(Version difference data)
::::::::::

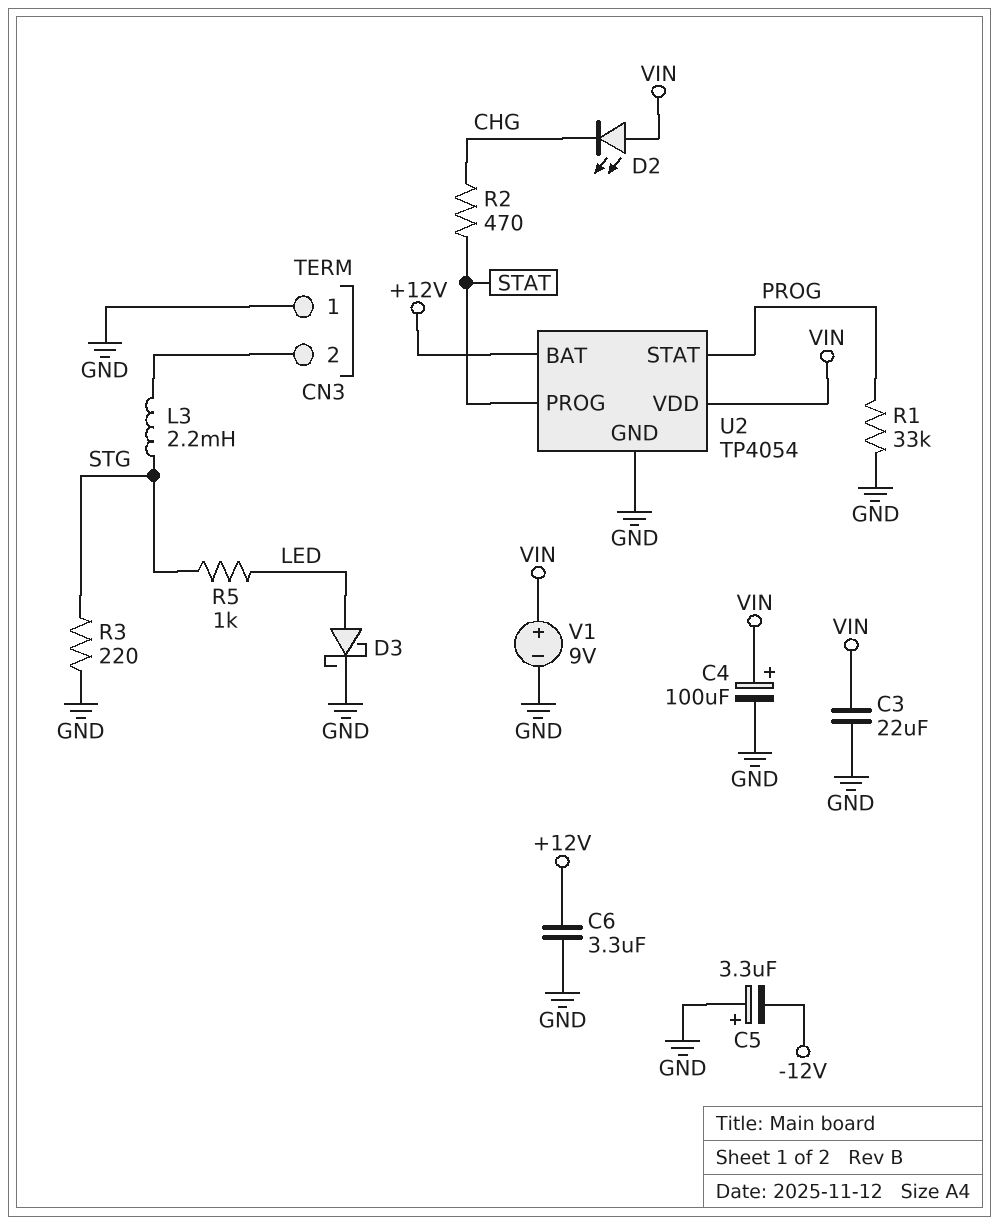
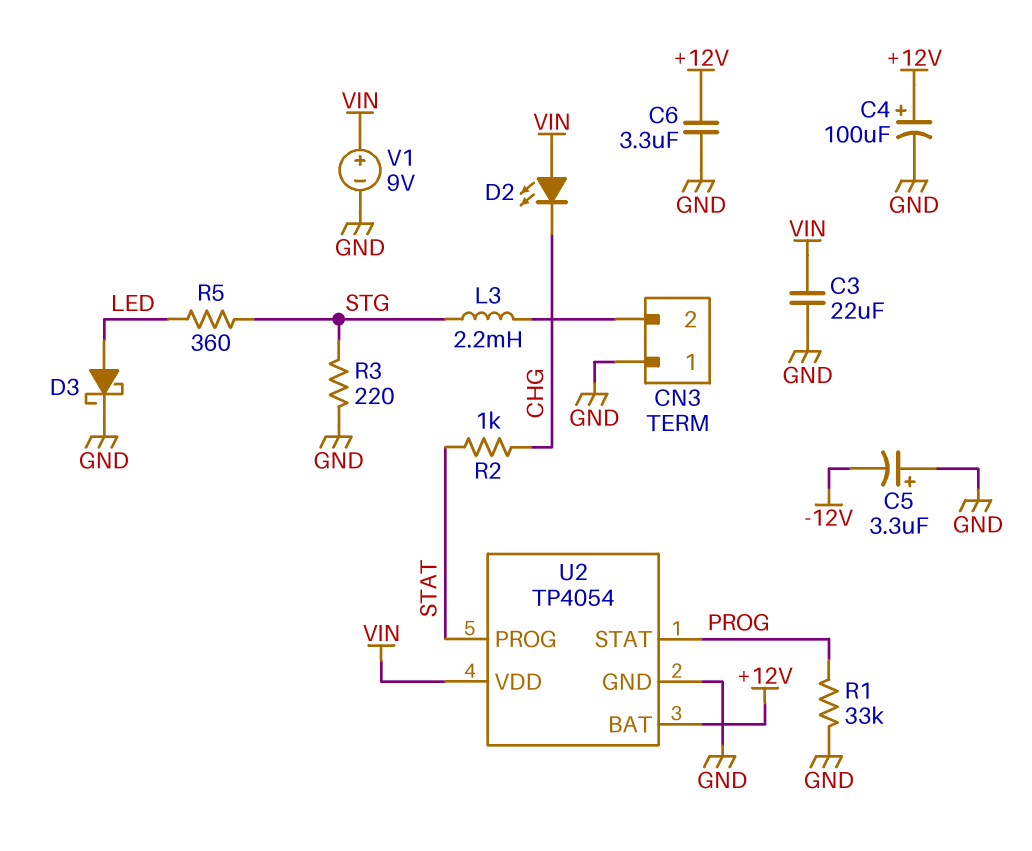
C4: 100uF (plus VIN, minus GND) -> 100uF (plus +12V, minus GND)
R2: 470 (CHG, STAT) -> 1k (CHG, STAT)
R5: 1k (LED, STG) -> 360 (LED, STG)

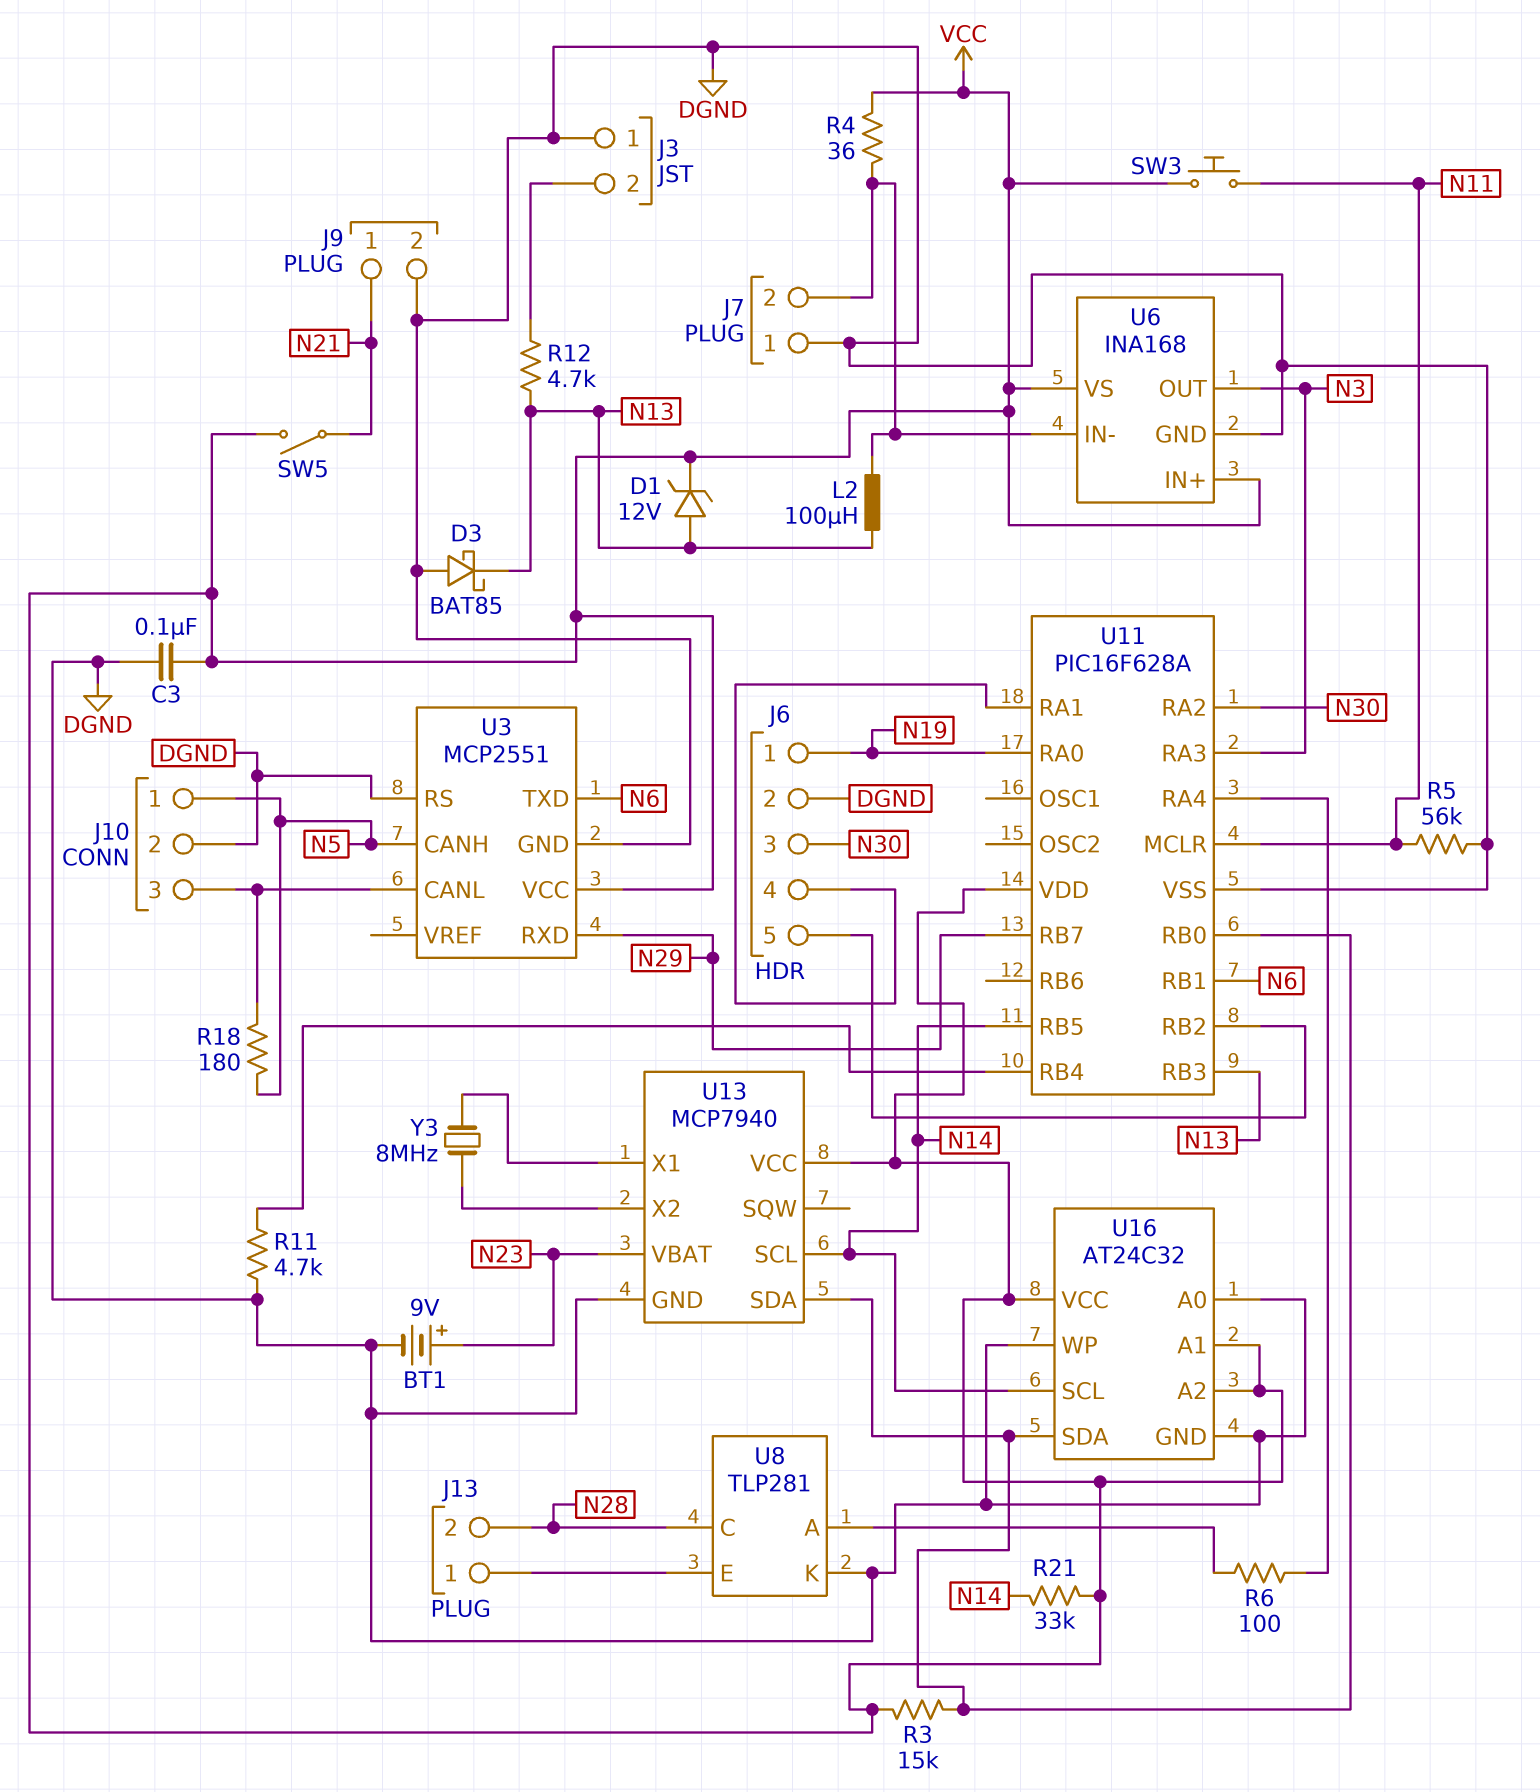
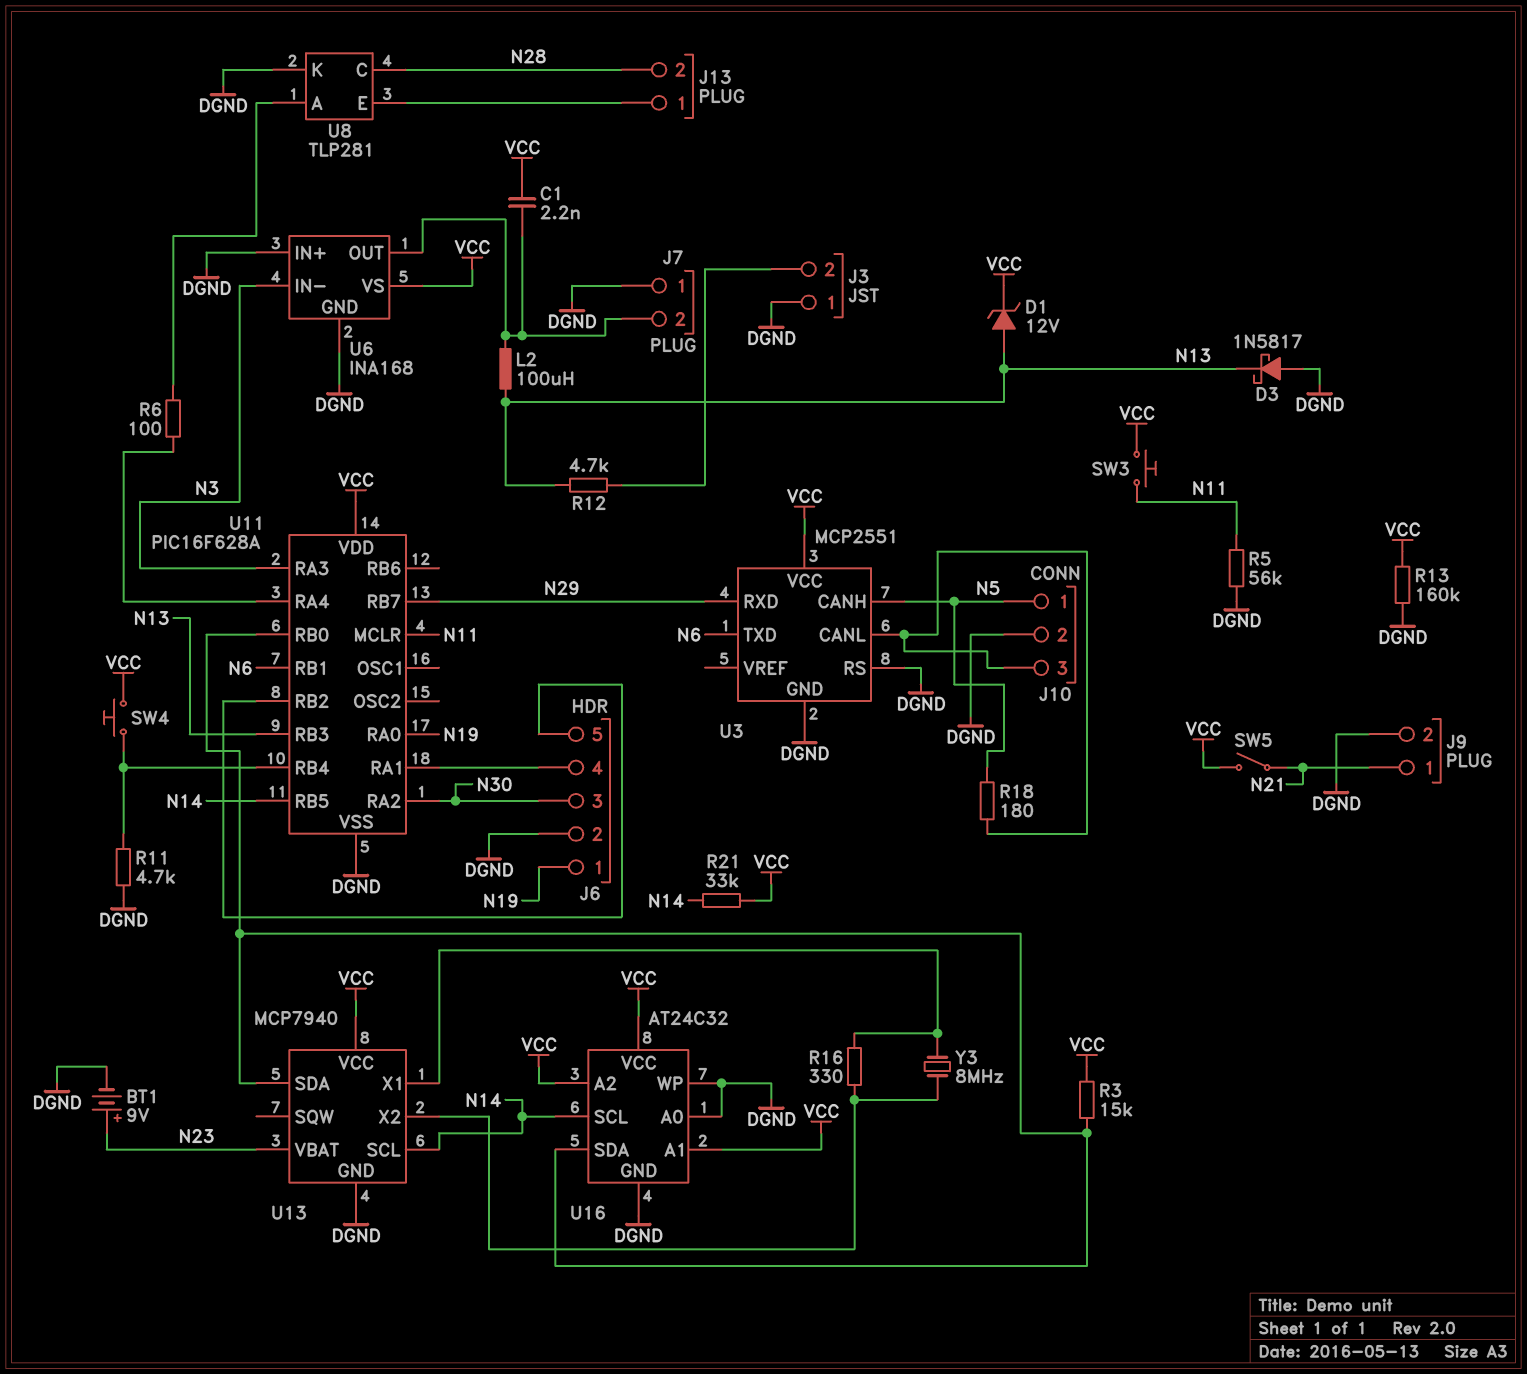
C1: none -> 2.2nF (J7/2, VCC)
C3: 100nF (DGND, VCC) -> none
D3: schottky BAT85 (A DGND, K N13) -> schottky 1N5817 (A DGND, K N13)
R4: 36 (J7/2, VCC) -> none
R13: none -> 160k (DGND, VCC)
R16: none -> 330 (U13/X1, U13/X2)
SW4: none -> button (U11/RB4, VCC)
U6 pin IN+: VCC -> DGND
U6 pin IN-: J7/2 -> N3
U6 pin OUT: N3 -> J7/2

::::::::::

:: Task details ::
Output exactly what runs from the line with "C1: none -> 2.2nF (J7/2, VCC)" to the final line above, both lines included, and nothing else.

:: Written answer ::
C1: none -> 2.2nF (J7/2, VCC)
C3: 100nF (DGND, VCC) -> none
D3: schottky BAT85 (A DGND, K N13) -> schottky 1N5817 (A DGND, K N13)
R4: 36 (J7/2, VCC) -> none
R13: none -> 160k (DGND, VCC)
R16: none -> 330 (U13/X1, U13/X2)
SW4: none -> button (U11/RB4, VCC)
U6 pin IN+: VCC -> DGND
U6 pin IN-: J7/2 -> N3
U6 pin OUT: N3 -> J7/2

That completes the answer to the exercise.